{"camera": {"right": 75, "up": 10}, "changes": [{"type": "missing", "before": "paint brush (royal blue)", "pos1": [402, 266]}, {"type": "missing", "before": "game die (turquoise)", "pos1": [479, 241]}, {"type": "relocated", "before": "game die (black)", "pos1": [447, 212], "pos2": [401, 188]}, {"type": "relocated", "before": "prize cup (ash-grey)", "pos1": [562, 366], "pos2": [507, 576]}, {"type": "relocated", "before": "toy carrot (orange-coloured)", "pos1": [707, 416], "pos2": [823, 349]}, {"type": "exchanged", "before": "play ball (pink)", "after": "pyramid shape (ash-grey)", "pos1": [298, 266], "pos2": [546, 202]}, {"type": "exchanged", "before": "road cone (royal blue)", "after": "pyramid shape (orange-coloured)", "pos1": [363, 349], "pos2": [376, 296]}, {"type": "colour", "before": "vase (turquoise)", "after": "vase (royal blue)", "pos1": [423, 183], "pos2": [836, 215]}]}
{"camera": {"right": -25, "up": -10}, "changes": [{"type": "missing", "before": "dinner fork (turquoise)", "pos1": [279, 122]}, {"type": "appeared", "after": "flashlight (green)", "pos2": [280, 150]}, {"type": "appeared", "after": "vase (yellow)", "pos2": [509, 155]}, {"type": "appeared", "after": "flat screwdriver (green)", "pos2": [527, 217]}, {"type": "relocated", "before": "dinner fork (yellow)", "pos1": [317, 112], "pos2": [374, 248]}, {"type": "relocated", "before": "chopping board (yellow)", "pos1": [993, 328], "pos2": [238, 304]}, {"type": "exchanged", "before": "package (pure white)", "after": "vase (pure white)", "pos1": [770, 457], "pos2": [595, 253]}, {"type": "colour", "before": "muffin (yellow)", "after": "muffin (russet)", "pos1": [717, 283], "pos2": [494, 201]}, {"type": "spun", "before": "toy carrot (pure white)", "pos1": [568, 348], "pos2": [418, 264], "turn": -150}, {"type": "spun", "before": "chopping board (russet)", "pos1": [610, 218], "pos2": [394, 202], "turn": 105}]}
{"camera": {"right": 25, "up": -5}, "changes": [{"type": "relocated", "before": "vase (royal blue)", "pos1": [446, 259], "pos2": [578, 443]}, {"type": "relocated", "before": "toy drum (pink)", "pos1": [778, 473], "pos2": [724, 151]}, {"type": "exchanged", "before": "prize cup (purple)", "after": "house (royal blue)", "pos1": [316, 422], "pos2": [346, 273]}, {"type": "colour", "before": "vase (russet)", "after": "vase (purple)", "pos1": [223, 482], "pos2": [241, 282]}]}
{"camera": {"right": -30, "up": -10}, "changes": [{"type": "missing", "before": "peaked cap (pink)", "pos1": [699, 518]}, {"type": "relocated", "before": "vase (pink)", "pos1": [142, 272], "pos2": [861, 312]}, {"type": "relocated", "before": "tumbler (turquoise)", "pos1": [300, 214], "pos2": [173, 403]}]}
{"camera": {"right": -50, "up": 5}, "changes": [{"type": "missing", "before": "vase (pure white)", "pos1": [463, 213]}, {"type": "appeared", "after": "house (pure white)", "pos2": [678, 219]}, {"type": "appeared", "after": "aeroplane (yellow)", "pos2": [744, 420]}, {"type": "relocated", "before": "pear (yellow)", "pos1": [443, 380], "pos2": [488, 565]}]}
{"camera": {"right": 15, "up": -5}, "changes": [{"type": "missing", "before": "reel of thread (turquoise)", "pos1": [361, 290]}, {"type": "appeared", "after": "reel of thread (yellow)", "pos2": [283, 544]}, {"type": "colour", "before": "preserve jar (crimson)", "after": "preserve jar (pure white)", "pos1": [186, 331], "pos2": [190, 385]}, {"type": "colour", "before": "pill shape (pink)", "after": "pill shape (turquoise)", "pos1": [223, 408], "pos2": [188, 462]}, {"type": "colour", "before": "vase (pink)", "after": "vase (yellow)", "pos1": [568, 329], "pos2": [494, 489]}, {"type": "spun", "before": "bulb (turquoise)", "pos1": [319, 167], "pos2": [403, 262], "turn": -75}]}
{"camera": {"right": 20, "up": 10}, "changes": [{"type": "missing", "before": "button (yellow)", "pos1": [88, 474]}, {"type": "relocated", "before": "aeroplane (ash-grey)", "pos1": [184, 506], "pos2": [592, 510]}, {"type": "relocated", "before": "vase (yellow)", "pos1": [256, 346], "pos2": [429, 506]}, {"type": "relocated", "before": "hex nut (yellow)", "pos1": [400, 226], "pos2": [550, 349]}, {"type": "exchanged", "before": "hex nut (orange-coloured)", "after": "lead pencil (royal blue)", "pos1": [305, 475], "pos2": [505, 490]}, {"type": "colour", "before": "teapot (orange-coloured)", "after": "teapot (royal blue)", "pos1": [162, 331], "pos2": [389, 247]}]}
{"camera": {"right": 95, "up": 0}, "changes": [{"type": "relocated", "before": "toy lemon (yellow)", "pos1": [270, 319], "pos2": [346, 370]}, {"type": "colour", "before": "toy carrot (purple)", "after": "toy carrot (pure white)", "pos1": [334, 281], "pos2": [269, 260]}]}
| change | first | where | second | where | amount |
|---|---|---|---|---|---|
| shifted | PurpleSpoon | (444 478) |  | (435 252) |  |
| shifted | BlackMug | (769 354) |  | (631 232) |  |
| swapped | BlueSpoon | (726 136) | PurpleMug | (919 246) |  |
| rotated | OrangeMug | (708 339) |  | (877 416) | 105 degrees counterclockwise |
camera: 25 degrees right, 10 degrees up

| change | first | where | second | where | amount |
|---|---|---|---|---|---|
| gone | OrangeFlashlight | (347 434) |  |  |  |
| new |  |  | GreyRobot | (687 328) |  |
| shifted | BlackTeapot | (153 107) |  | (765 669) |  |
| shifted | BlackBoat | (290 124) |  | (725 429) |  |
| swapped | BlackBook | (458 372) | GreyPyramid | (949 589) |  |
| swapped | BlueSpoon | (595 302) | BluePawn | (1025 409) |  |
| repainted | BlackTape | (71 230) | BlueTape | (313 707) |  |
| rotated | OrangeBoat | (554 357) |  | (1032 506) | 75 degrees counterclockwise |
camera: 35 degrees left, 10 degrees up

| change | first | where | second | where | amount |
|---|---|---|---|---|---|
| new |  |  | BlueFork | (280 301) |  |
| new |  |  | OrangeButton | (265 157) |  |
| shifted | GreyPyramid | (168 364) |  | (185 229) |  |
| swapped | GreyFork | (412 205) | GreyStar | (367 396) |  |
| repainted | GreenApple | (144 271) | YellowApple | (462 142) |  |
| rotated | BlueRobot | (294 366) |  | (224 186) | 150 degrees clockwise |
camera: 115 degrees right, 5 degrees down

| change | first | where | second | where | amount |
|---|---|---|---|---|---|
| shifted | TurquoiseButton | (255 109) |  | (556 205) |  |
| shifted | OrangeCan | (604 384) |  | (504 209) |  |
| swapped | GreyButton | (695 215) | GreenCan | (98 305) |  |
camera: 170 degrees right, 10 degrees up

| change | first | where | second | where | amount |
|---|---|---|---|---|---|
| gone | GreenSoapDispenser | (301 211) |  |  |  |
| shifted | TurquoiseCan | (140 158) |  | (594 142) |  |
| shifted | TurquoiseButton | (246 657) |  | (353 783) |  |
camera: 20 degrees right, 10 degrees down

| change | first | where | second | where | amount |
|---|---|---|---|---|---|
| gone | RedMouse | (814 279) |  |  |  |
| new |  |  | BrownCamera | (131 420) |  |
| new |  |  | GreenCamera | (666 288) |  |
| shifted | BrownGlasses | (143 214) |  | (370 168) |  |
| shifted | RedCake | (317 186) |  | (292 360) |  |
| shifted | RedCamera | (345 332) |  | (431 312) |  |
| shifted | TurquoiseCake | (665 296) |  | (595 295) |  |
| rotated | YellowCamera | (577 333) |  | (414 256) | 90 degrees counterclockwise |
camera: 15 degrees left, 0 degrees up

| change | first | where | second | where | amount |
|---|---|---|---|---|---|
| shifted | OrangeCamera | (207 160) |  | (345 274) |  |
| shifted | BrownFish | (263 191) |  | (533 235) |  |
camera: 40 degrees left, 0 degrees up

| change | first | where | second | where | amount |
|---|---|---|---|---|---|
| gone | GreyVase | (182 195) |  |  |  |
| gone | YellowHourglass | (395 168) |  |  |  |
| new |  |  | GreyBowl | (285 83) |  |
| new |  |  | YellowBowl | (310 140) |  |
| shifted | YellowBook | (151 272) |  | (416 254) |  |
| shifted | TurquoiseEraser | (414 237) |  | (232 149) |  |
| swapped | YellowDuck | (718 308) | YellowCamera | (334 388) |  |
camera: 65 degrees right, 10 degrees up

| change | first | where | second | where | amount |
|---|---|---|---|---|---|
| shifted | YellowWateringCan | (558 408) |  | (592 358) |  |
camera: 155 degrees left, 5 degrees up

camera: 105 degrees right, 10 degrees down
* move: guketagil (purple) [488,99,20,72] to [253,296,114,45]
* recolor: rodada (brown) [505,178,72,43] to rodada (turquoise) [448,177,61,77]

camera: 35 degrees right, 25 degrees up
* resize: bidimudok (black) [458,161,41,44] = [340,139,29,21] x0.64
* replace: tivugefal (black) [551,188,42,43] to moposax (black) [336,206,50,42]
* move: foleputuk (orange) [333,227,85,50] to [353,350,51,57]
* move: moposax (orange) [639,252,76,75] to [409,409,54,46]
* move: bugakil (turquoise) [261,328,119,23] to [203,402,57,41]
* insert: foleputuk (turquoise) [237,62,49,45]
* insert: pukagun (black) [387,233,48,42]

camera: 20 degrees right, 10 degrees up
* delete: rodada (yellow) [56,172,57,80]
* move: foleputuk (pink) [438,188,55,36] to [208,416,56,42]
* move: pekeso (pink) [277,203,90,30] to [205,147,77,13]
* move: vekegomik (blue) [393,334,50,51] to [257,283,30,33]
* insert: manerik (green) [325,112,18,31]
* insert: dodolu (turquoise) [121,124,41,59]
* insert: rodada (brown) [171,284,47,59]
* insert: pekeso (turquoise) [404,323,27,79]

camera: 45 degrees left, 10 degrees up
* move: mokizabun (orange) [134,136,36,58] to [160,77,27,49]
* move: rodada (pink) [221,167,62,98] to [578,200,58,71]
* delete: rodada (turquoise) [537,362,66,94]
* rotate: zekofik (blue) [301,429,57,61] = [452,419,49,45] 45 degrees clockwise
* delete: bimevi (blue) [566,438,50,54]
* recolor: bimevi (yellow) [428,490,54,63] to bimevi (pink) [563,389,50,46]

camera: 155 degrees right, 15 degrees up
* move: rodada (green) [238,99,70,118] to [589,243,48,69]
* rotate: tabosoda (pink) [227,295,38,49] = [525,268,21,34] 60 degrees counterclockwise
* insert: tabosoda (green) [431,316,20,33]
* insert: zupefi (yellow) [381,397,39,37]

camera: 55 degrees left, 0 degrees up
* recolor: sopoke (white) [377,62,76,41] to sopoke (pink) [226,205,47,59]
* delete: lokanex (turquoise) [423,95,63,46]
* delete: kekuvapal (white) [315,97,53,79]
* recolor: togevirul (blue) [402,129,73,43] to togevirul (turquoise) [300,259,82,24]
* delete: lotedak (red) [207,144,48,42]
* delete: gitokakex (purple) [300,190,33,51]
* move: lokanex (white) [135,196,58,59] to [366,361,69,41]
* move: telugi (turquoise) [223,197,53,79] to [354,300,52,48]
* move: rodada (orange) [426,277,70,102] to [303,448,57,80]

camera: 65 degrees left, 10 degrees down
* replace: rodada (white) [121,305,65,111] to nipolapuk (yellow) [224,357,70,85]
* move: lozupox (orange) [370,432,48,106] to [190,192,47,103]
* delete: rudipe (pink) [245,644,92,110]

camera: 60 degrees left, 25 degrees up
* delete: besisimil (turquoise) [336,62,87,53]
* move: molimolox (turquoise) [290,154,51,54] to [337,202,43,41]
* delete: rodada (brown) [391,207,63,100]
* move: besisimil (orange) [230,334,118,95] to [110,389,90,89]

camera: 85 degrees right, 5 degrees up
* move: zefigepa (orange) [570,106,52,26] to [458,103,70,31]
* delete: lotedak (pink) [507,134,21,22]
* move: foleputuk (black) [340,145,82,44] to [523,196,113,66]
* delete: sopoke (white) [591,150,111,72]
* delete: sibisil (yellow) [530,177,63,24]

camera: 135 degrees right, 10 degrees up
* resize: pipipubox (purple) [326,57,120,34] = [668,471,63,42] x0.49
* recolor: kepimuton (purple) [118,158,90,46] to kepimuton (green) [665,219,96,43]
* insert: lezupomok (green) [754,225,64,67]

****

■ What you are asked to do: Reproduce word for word the material above, beginning with the line that contains "BlueSpoon | (726" and ending with the line that contains "105 degrees counterclockwise |".

■ Task output:
| swapped | BlueSpoon | (726 136) | PurpleMug | (919 246) |  |
| rotated | OrangeMug | (708 339) |  | (877 416) | 105 degrees counterclockwise |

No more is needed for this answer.